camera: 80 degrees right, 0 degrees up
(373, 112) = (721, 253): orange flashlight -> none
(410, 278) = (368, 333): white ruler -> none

---

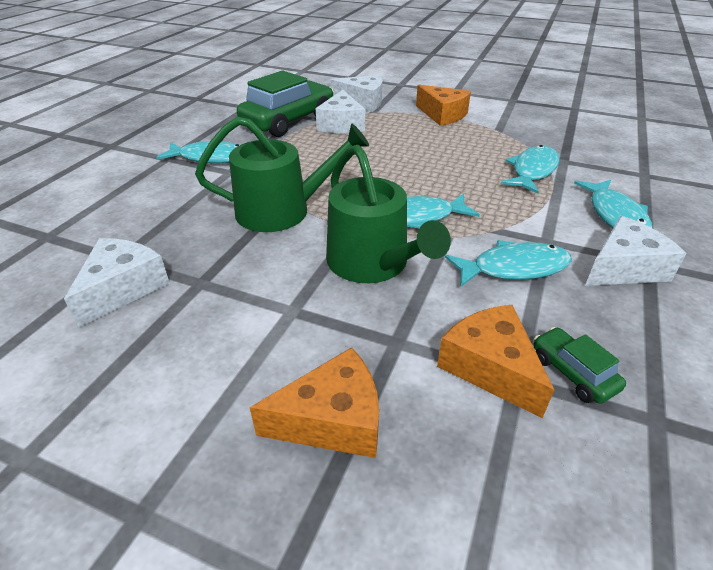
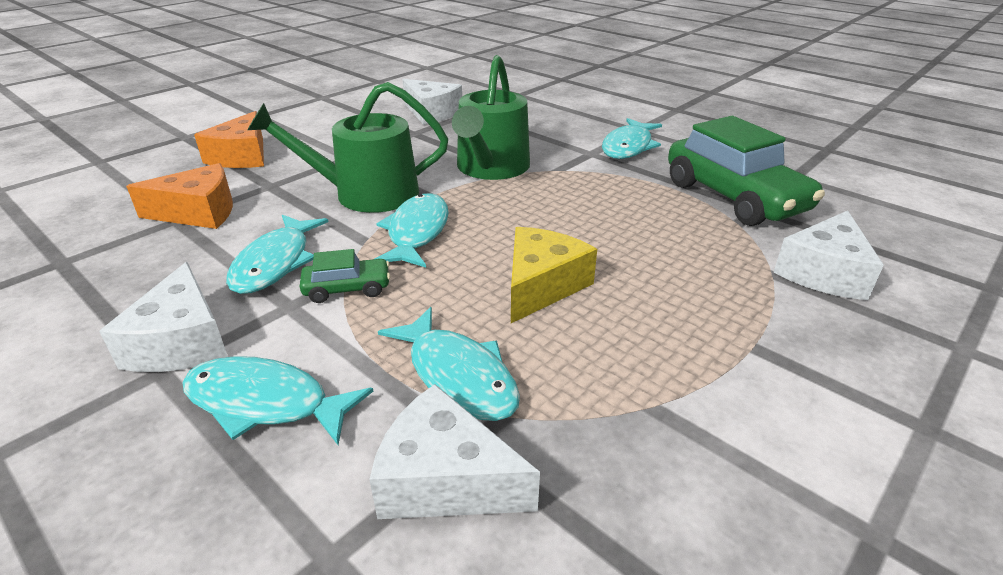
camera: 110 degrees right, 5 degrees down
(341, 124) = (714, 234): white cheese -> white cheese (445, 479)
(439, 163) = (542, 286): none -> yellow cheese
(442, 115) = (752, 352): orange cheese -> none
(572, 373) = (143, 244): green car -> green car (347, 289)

==

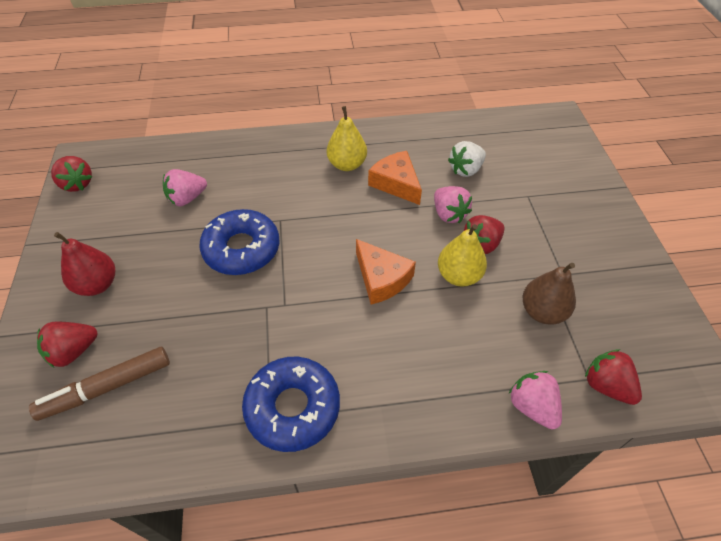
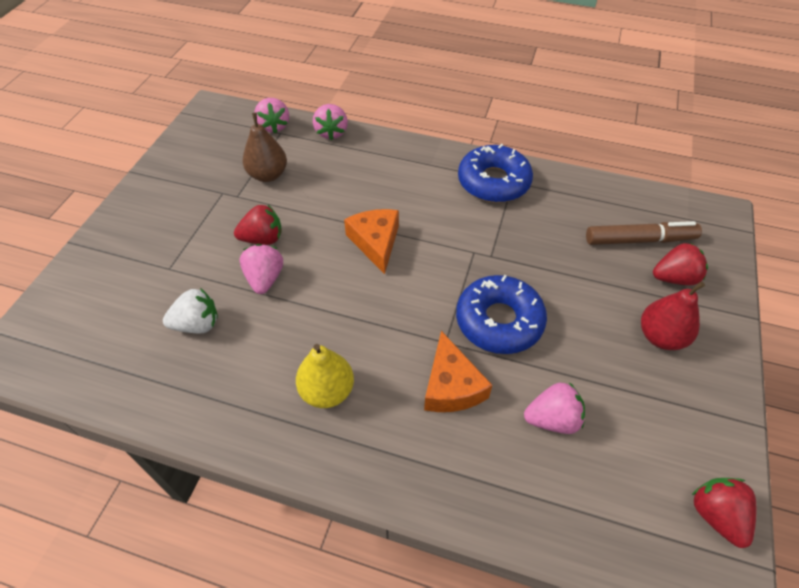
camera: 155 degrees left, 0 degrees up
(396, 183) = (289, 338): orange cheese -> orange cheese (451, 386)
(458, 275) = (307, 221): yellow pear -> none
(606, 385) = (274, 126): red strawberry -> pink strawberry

**The problem:** Print, without alteration, only the lines above between the one holding "camera: 80 degrees right, 0 degrees up" and the one holding "(410, 278) = (368, 333): white ruler -> none", inclusive.

**Expected answer:**
camera: 80 degrees right, 0 degrees up
(373, 112) = (721, 253): orange flashlight -> none
(410, 278) = (368, 333): white ruler -> none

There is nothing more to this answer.